| SUPPLIED MATERIAL |
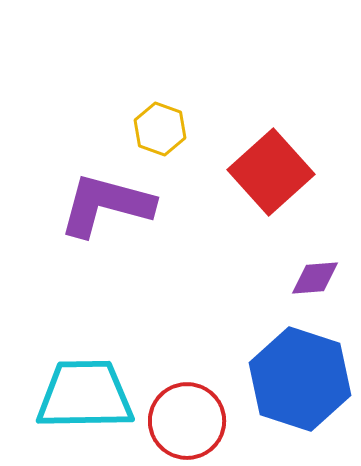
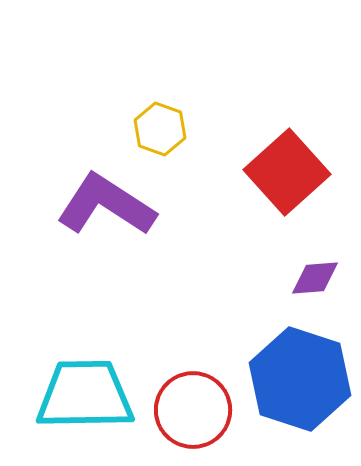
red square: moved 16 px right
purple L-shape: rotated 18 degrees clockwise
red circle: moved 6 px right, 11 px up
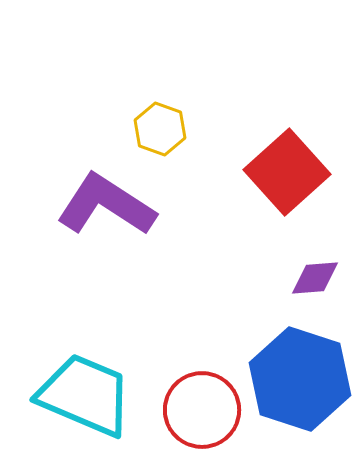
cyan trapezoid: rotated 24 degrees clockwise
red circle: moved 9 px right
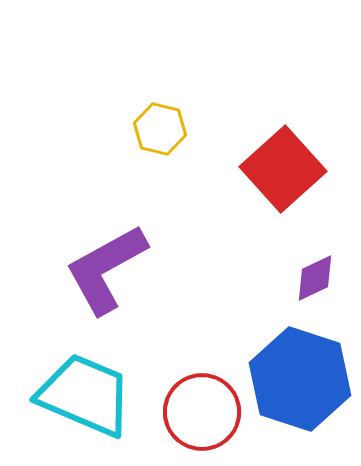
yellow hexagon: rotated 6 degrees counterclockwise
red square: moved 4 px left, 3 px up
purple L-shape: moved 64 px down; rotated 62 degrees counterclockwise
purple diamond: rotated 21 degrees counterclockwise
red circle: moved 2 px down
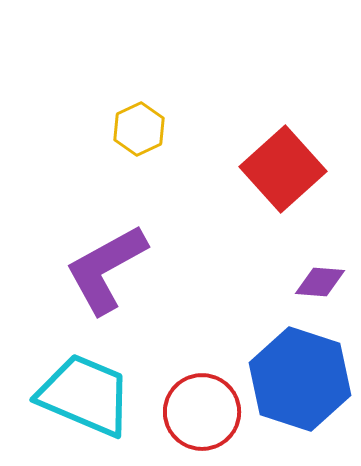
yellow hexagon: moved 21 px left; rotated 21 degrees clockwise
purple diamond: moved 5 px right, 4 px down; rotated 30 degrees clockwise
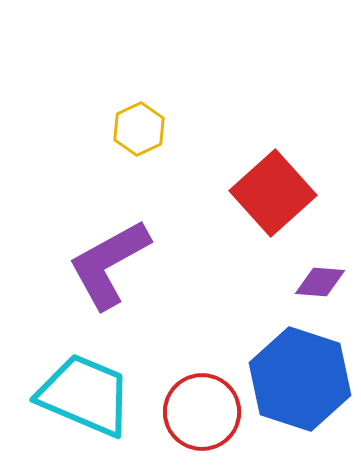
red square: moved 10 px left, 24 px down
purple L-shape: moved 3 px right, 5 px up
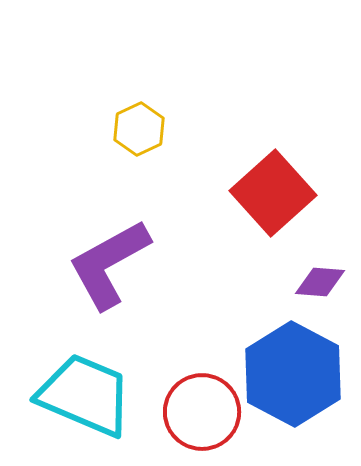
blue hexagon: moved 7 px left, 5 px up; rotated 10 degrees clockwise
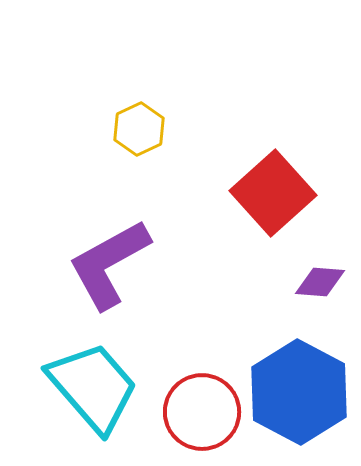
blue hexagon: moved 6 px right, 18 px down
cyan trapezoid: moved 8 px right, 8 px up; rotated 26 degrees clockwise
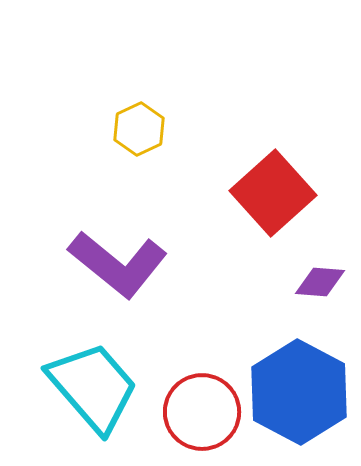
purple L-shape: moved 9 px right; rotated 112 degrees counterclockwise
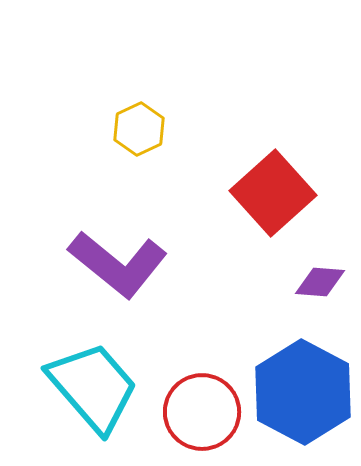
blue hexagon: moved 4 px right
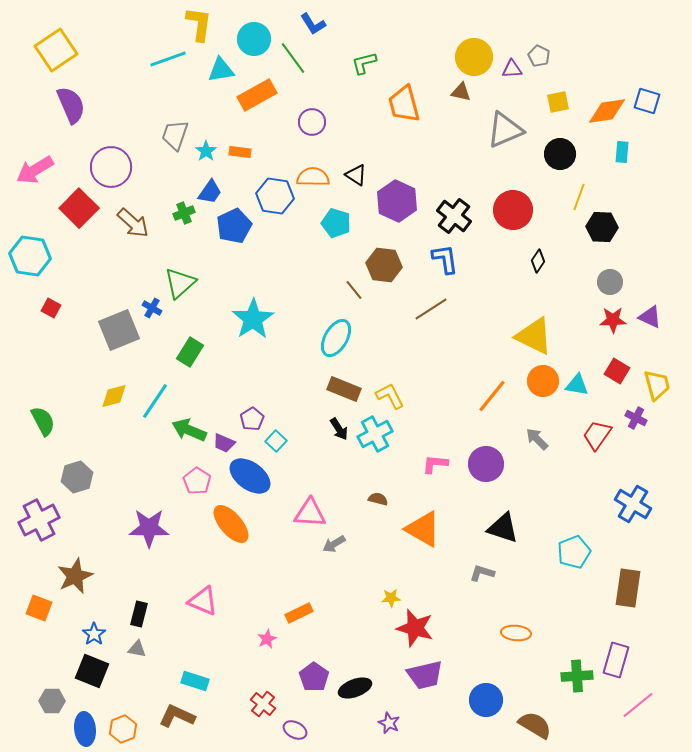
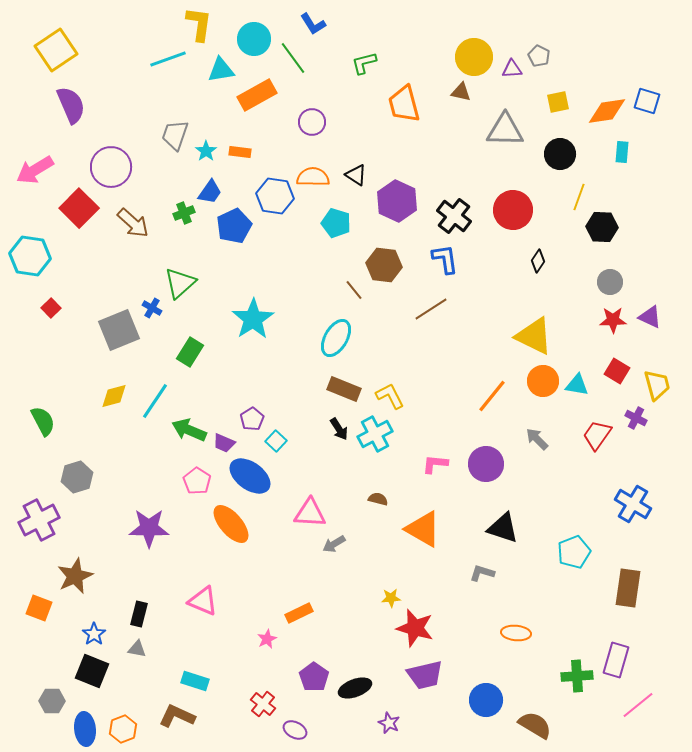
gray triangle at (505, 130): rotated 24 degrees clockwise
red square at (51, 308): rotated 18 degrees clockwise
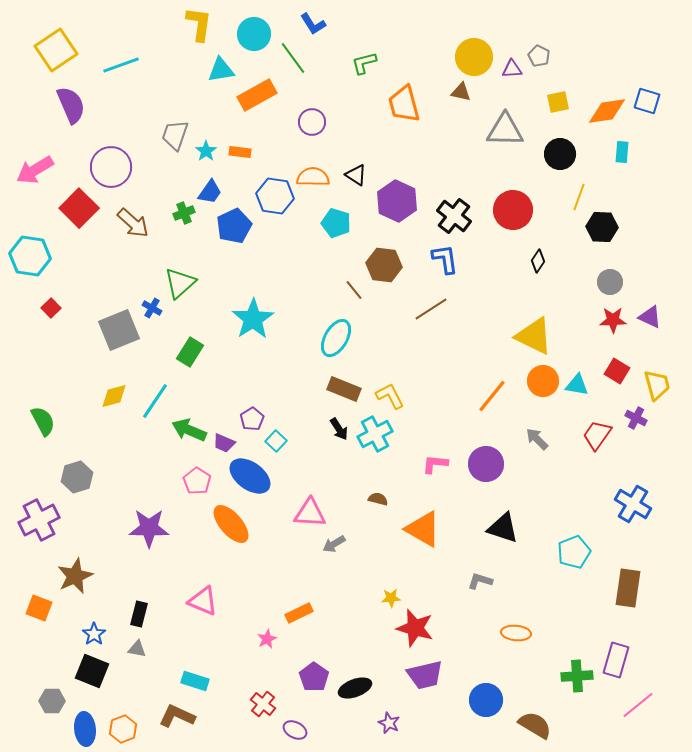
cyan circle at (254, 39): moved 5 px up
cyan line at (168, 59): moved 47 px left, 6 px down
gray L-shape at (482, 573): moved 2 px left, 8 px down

| EXERCISE DESCRIPTION |
Copy out every line of the entries above, word for word, leaving out the pictures.

| SOLUTION FOR THIS TASK |
red square: moved 16 px right
purple L-shape: rotated 18 degrees clockwise
red circle: moved 6 px right, 11 px up
cyan trapezoid: rotated 24 degrees clockwise
red circle: moved 9 px right
yellow hexagon: rotated 6 degrees counterclockwise
red square: moved 4 px left, 3 px up
purple L-shape: moved 64 px down; rotated 62 degrees counterclockwise
purple diamond: rotated 21 degrees counterclockwise
red circle: moved 2 px down
yellow hexagon: moved 21 px left; rotated 21 degrees clockwise
purple diamond: moved 5 px right, 4 px down; rotated 30 degrees clockwise
red square: moved 10 px left, 24 px down
purple L-shape: moved 3 px right, 5 px up
blue hexagon: moved 7 px left, 5 px up; rotated 10 degrees clockwise
blue hexagon: moved 6 px right, 18 px down
cyan trapezoid: moved 8 px right, 8 px up; rotated 26 degrees clockwise
purple L-shape: moved 9 px right; rotated 112 degrees counterclockwise
blue hexagon: moved 4 px right
gray triangle at (505, 130): rotated 24 degrees clockwise
red square at (51, 308): rotated 18 degrees clockwise
cyan circle at (254, 39): moved 5 px up
cyan line at (168, 59): moved 47 px left, 6 px down
gray L-shape at (482, 573): moved 2 px left, 8 px down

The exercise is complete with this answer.